_Exercise brief_
Copy out the entries from the line containing "Between point (747, 355)" through the line containing "Question: Which object appears", including both of those lines, without the pictures.

_Information given_
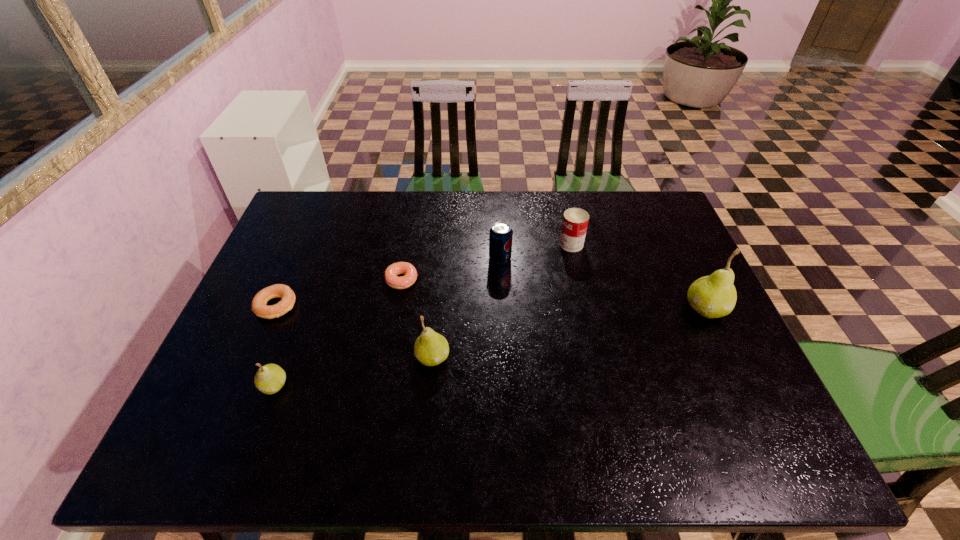
The width and height of the screenshot is (960, 540). I want to click on object that can be found as the fifth closest to the fifth object from left to right, so click(x=259, y=303).

Point out which object is positioned as the second nearest to the nearest object. Please provide its 2D coordinates. Your answer should be formatted as a tuple, i.e. [(x, y)], where the tuple contains the x and y coordinates of a point satisfying the conditions above.

[(431, 348)]

Identify which pear is the closest to the tallest pear. Please provide its 2D coordinates. Your answer should be formatted as a tuple, i.e. [(x, y)], where the tuple contains the x and y coordinates of a point satisfying the conditions above.

[(431, 348)]

Find the location of a particular element. the third closest pear relative to the sixth object from left to right is located at coordinates (270, 378).

Where is `free space that satisfies the following two spatial constraints: 1. on the front side of the bagel; 2. on the right side of the nearest object`? free space that satisfies the following two spatial constraints: 1. on the front side of the bagel; 2. on the right side of the nearest object is located at coordinates (242, 386).

The image size is (960, 540). In order to click on free location that satisfies the following two spatial constraints: 1. on the back side of the shortest pear; 2. on the right side of the third object from left to right in this screenshot , I will do [x=314, y=280].

You are a GUI agent. You are given a task and a screenshot of the screen. Output one action in this format:
    pyautogui.click(x=<x>, y=<y>)
    Task: Click on the free space that satisfies the following two spatial constraints: 1. on the back side of the bagel; 2. on the right side of the doughnut
    The width and height of the screenshot is (960, 540).
    Given the screenshot: What is the action you would take?
    pyautogui.click(x=287, y=280)

This screenshot has height=540, width=960. In order to click on vacant position in the image that satisfies the following two spatial constraints: 1. on the back side of the nearest object; 2. on the left side of the tallest object in this screenshot , I will do `click(302, 308)`.

The width and height of the screenshot is (960, 540). What are the coordinates of `vacant space that satisfies the following two spatial constraints: 1. on the back side of the tallest pear; 2. on the front label of the second object from right to left` in the screenshot? It's located at (675, 244).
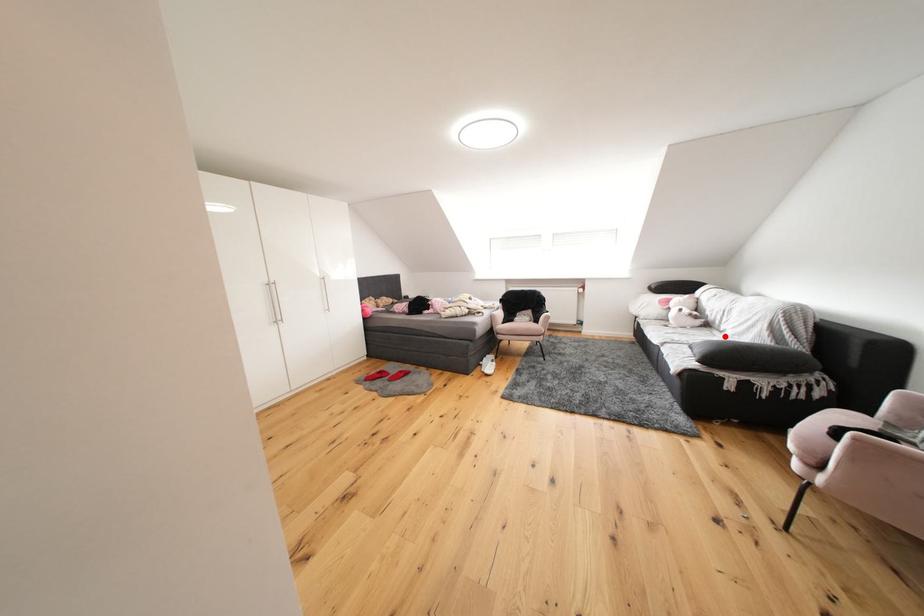
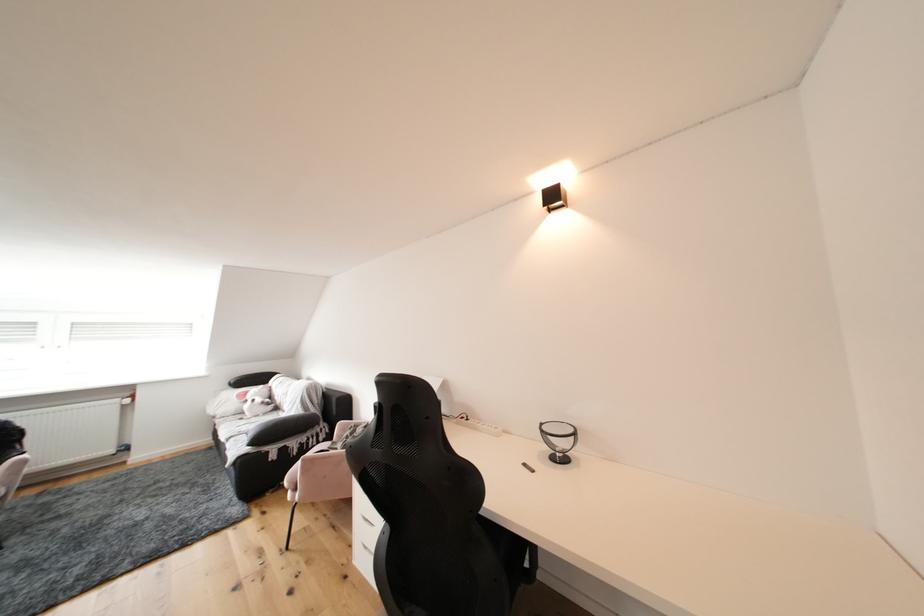
Question: I am providing you with two images of the same scene from different viewpoints. A red point is marked on the first image. Can you still see the location of the red point in image 2?

Choices:
 (A) Yes
 (B) No

Answer: (A)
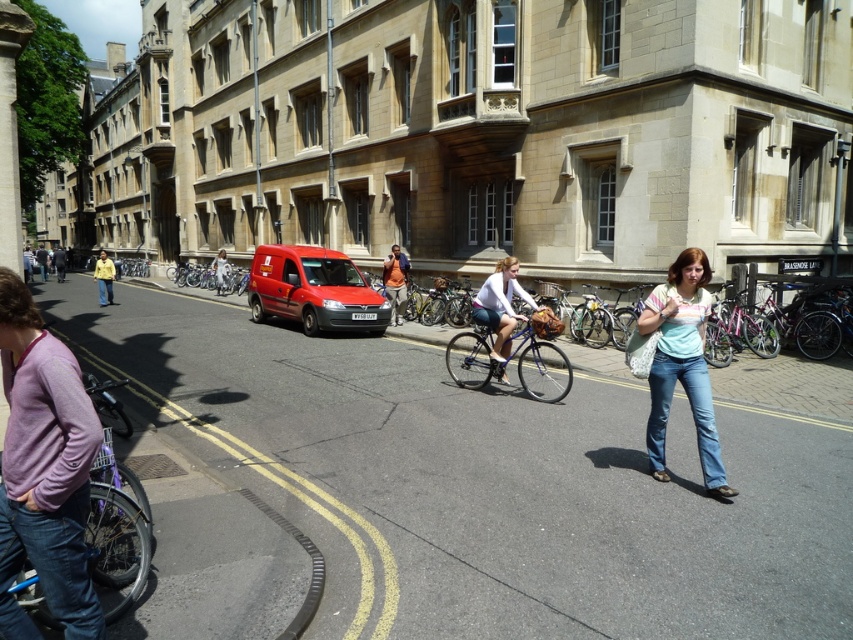
Is point (703, 275) closer to viewer compared to point (109, 275)?

Yes, point (703, 275) is closer to viewer.

Can you confirm if light blue denim jeans at center is bigger than yellow fabric jacket at center?

No.

Which is behind, point (701, 259) or point (106, 266)?

The point (106, 266) is behind.

Locate an element on the screen. light blue denim jeans at center is located at coordinates (682, 365).

This screenshot has height=640, width=853. Describe the element at coordinates (312, 289) in the screenshot. I see `matte red van at center` at that location.

Is matte red van at center positioned in front of light blue jeans at center?

Yes, matte red van at center is in front of light blue jeans at center.

Is point (335, 288) farther from viewer compared to point (212, 260)?

No, (335, 288) is closer to viewer.

Find the location of `matte red van at center`. matte red van at center is located at coordinates (312, 289).

Is purple matte bicycle at lower left wider than matte red van at center?

No.

What do you see at coordinates (115, 532) in the screenshot?
I see `purple matte bicycle at lower left` at bounding box center [115, 532].

Measure the distance between purple matte bicycle at lower left and camera.

9.30 feet

At what (x,y) coordinates should I click in order to perform the action: click on purple matte bicycle at lower left. Please return your answer as a coordinate pair (x, y). The width and height of the screenshot is (853, 640). Looking at the image, I should click on (115, 532).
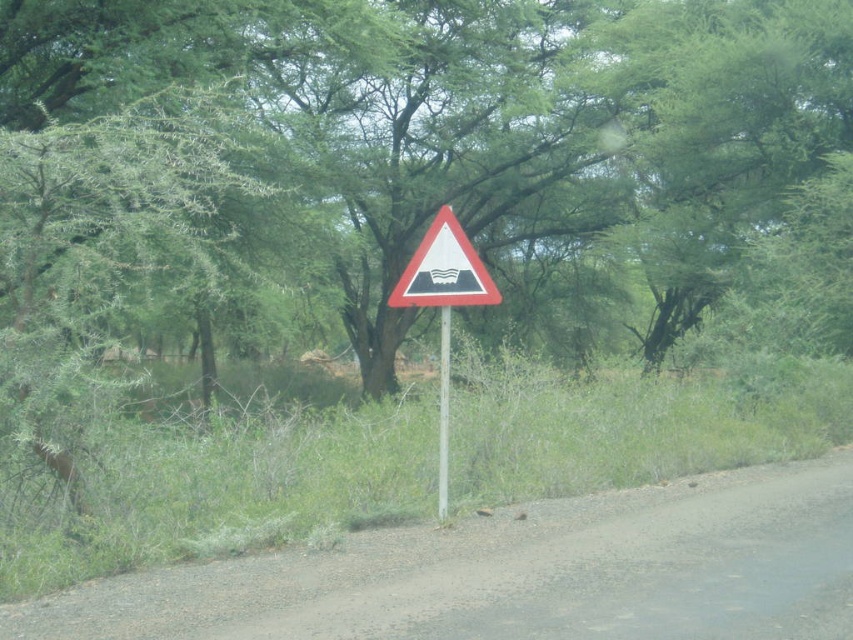
Question: Is the position of white plastic triangle at center less distant than that of white plastic pole at center?

Choices:
 (A) no
 (B) yes

Answer: (B)

Question: Which of the following is the farthest from the observer?

Choices:
 (A) (x=444, y=467)
 (B) (x=453, y=220)
 (C) (x=457, y=275)

Answer: (A)

Question: Is red plastic triangle at center bigger than white plastic pole at center?

Choices:
 (A) yes
 (B) no

Answer: (A)

Question: From the image, what is the correct spatial relationship of white plastic triangle at center in relation to white plastic pole at center?

Choices:
 (A) above
 (B) below

Answer: (A)

Question: Which point is closer to the camera?

Choices:
 (A) (447, 211)
 (B) (469, 298)

Answer: (B)

Question: Considering the real-world distances, which object is closest to the red plastic triangle at center?

Choices:
 (A) white plastic triangle at center
 (B) white plastic pole at center

Answer: (B)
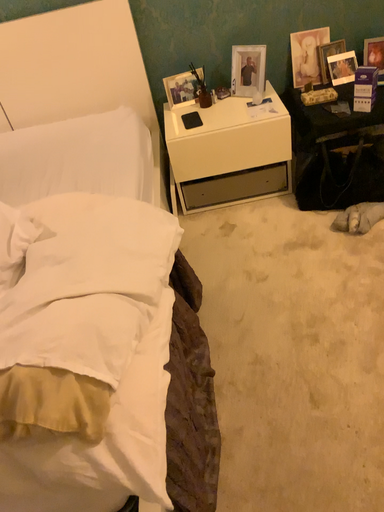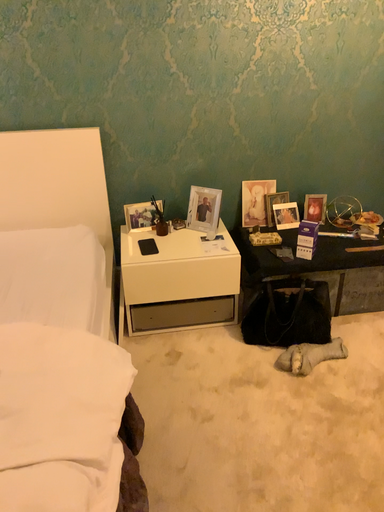
Question: How did the camera likely rotate when shooting the video?

Choices:
 (A) rotated right
 (B) rotated left

Answer: (A)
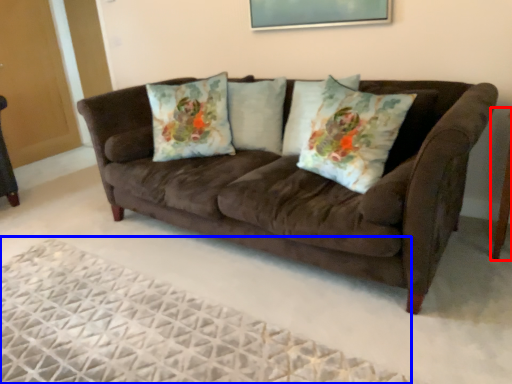
Question: Which point is further to the camera, side table (highlighted by a red box) or plain (highlighted by a blue box)?

Choices:
 (A) side table
 (B) plain

Answer: (A)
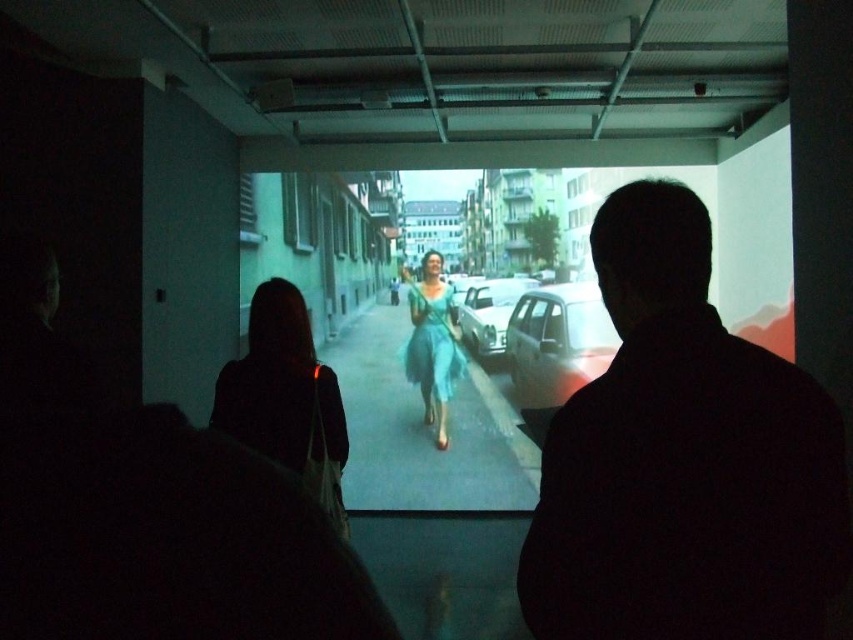
Is black matte man at right shorter than shiny silver car at center?

Incorrect, black matte man at right's height does not fall short of shiny silver car at center's.

This screenshot has height=640, width=853. In order to click on black matte man at right in this screenshot , I will do `click(683, 460)`.

This screenshot has width=853, height=640. I want to click on black matte man at right, so [683, 460].

Is teal tulle dress at center smaller than shiny silver car at center?

No.

At what (x,y) coordinates should I click in order to perform the action: click on teal tulle dress at center. Please return your answer as a coordinate pair (x, y). Looking at the image, I should click on (286, 397).

Is black matte man at right to the left of teal satin dress at center from the viewer's perspective?

In fact, black matte man at right is to the right of teal satin dress at center.

Between point (747, 355) and point (410, 296), which one is positioned behind?

The point (410, 296) is more distant.

You are a GUI agent. You are given a task and a screenshot of the screen. Output one action in this format:
    pyautogui.click(x=<x>, y=<y>)
    Task: Click on the black matte man at right
    
    Given the screenshot: What is the action you would take?
    pyautogui.click(x=683, y=460)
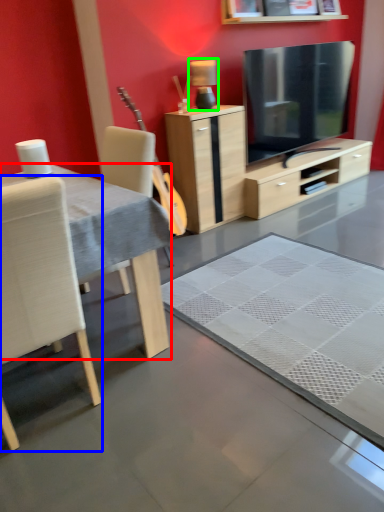
Question: Estimate the real-world distances between objects in this image. Which object is closer to desk (highlighted by a red box), chair (highlighted by a blue box) or lamp (highlighted by a green box)?

Choices:
 (A) chair
 (B) lamp

Answer: (A)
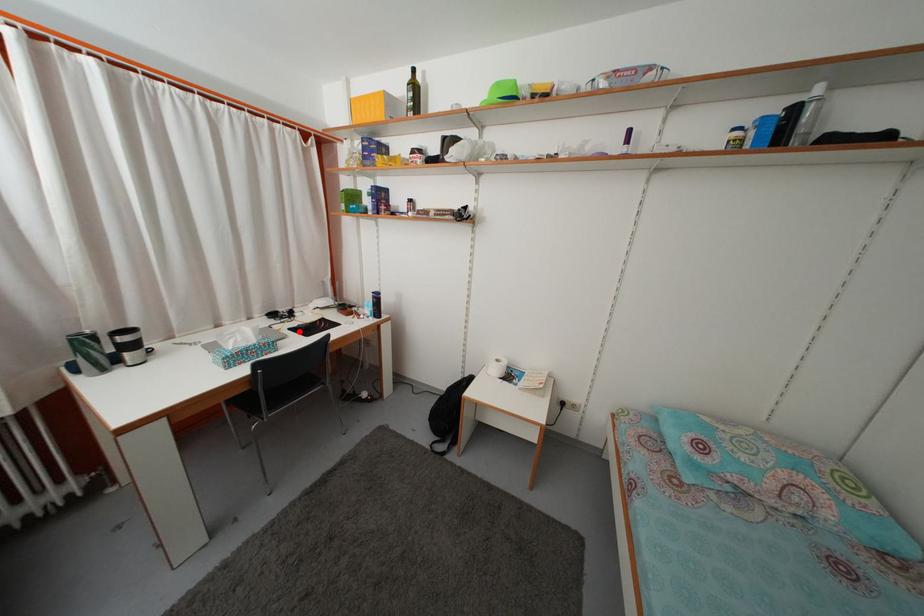
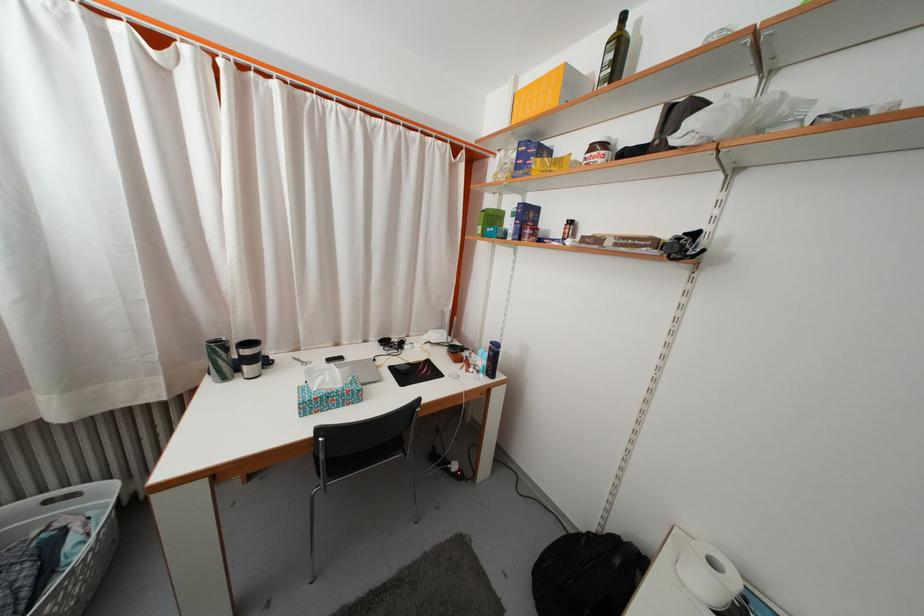
The point at the highlighted location is marked in the first image. Where is the corresponding point in the second image?

(402, 369)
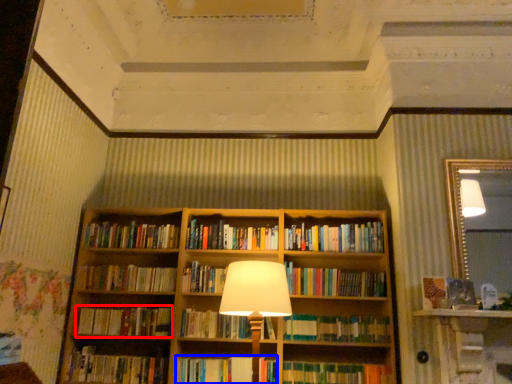
Question: Which object appears closest to the camera in this image, book (highlighted by a red box) or book (highlighted by a blue box)?

Choices:
 (A) book
 (B) book

Answer: (B)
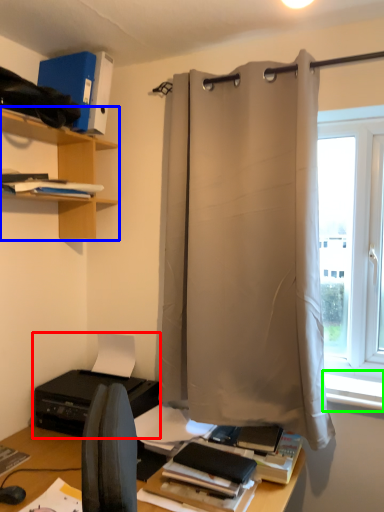
Question: Which object is positioned farthest from printer (highlighted by a red box)? Select from shelf (highlighted by a blue box) and window sill (highlighted by a green box).

Choices:
 (A) shelf
 (B) window sill

Answer: (B)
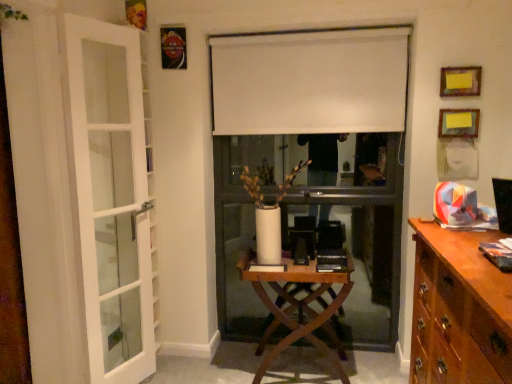
Question: Is wooden at center facing towards white matte curtain at center?

Choices:
 (A) no
 (B) yes

Answer: (A)

Question: Can you confirm if wooden at center is smaller than white matte curtain at center?

Choices:
 (A) no
 (B) yes

Answer: (A)

Question: Is wooden at center with white matte curtain at center?

Choices:
 (A) no
 (B) yes

Answer: (A)

Question: Is wooden at center shorter than white matte curtain at center?

Choices:
 (A) yes
 (B) no

Answer: (B)

Question: Considering the relative positions of wooden at center and white matte curtain at center in the image provided, is wooden at center to the right of white matte curtain at center from the viewer's perspective?

Choices:
 (A) no
 (B) yes

Answer: (A)

Question: Is brown wood cabinet at right inside or outside of white matte curtain at center?

Choices:
 (A) inside
 (B) outside

Answer: (B)

Question: In the image, is brown wood cabinet at right on the left side or the right side of white matte curtain at center?

Choices:
 (A) left
 (B) right

Answer: (B)

Question: In terms of height, does brown wood cabinet at right look taller or shorter compared to white matte curtain at center?

Choices:
 (A) tall
 (B) short

Answer: (A)

Question: Considering the positions of brown wood cabinet at right and white matte curtain at center in the image, is brown wood cabinet at right bigger or smaller than white matte curtain at center?

Choices:
 (A) small
 (B) big

Answer: (B)

Question: From the image's perspective, is wooden at center positioned above or below wooden picture frame at upper right, which is the 1th picture frame in top-to-bottom order?

Choices:
 (A) above
 (B) below

Answer: (B)

Question: Is wooden at center in front of or behind wooden picture frame at upper right, which is the 1th picture frame in top-to-bottom order, in the image?

Choices:
 (A) front
 (B) behind

Answer: (A)

Question: In the image, is wooden at center on the left side or the right side of wooden picture frame at upper right, which is the 1th picture frame in top-to-bottom order?

Choices:
 (A) left
 (B) right

Answer: (A)

Question: From a real-world perspective, is wooden at center above or below wooden picture frame at upper right, which is the 1th picture frame in top-to-bottom order?

Choices:
 (A) below
 (B) above

Answer: (A)

Question: Considering the positions of brown wood cabinet at right and wooden picture frame at upper right, which is the second picture frame from top to bottom, in the image, is brown wood cabinet at right wider or thinner than wooden picture frame at upper right, which is the second picture frame from top to bottom,?

Choices:
 (A) thin
 (B) wide

Answer: (B)

Question: Relative to wooden picture frame at upper right, which is the second picture frame from top to bottom, is brown wood cabinet at right in front or behind?

Choices:
 (A) behind
 (B) front

Answer: (B)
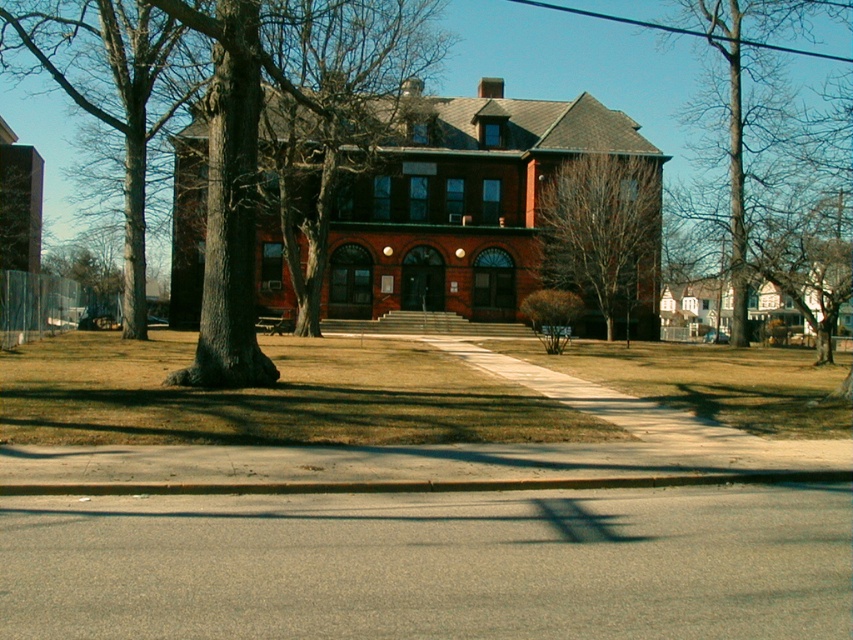
The width and height of the screenshot is (853, 640). In order to click on dark brown bark tree at center in this screenshot , I will do `click(231, 182)`.

Describe the element at coordinates (231, 182) in the screenshot. The width and height of the screenshot is (853, 640). I see `dark brown bark tree at center` at that location.

Find the location of `dark brown bark tree at center`. dark brown bark tree at center is located at coordinates (231, 182).

Measure the distance from brown bark tree at left to bare branches at right.

71.90 feet

Is brown bark tree at left to the right of bare branches at right from the viewer's perspective?

In fact, brown bark tree at left is to the left of bare branches at right.

This screenshot has height=640, width=853. I want to click on brown bark tree at left, so click(114, 90).

Can you confirm if brown bark tree at left is positioned to the left of bare wood tree at upper right?

Yes, brown bark tree at left is to the left of bare wood tree at upper right.

The image size is (853, 640). What do you see at coordinates (114, 90) in the screenshot? I see `brown bark tree at left` at bounding box center [114, 90].

What do you see at coordinates (114, 90) in the screenshot?
I see `brown bark tree at left` at bounding box center [114, 90].

This screenshot has width=853, height=640. I want to click on brown bark tree at left, so click(114, 90).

_Task answer_
Between point (747, 355) and point (410, 296), which one is positioned behind?

The point (410, 296) is more distant.

You are a GUI agent. You are given a task and a screenshot of the screen. Output one action in this format:
    pyautogui.click(x=<x>, y=<y>)
    Task: Click on the black matte man at right
    
    Given the screenshot: What is the action you would take?
    pyautogui.click(x=683, y=460)
Question: Estimate the real-world distances between objects in this image. Which object is closer to desk (highlighted by a red box), chair (highlighted by a blue box) or lamp (highlighted by a green box)?

Choices:
 (A) chair
 (B) lamp

Answer: (A)
The point at the highlighted location is marked in the first image. Where is the corresponding point in the second image?

(402, 369)
Question: Which object appears closest to the camera in this image, book (highlighted by a red box) or book (highlighted by a blue box)?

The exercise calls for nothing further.